_Problem requirements_:
Once the images are set aside, print the remaining lines below exactly.

_Collected data_:
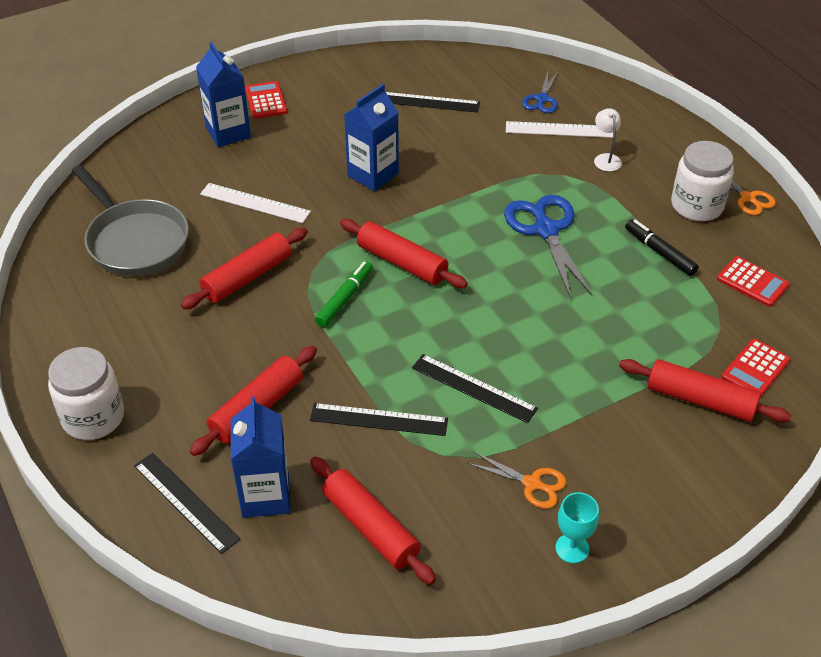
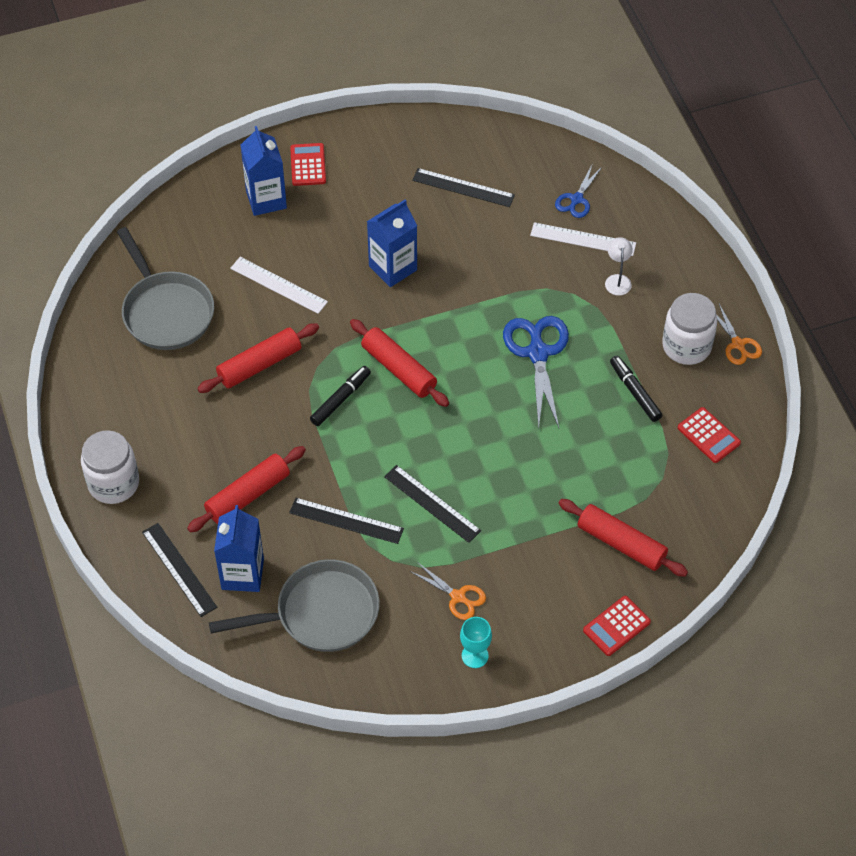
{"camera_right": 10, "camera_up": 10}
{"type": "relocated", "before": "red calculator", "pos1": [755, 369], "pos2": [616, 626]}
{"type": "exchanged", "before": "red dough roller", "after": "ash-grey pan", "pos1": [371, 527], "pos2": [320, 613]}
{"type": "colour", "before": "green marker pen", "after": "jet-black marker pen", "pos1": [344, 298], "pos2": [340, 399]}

_The answer_:
{"camera_right": 10, "camera_up": 10}
{"type": "relocated", "before": "red calculator", "pos1": [755, 369], "pos2": [616, 626]}
{"type": "exchanged", "before": "red dough roller", "after": "ash-grey pan", "pos1": [371, 527], "pos2": [320, 613]}
{"type": "colour", "before": "green marker pen", "after": "jet-black marker pen", "pos1": [344, 298], "pos2": [340, 399]}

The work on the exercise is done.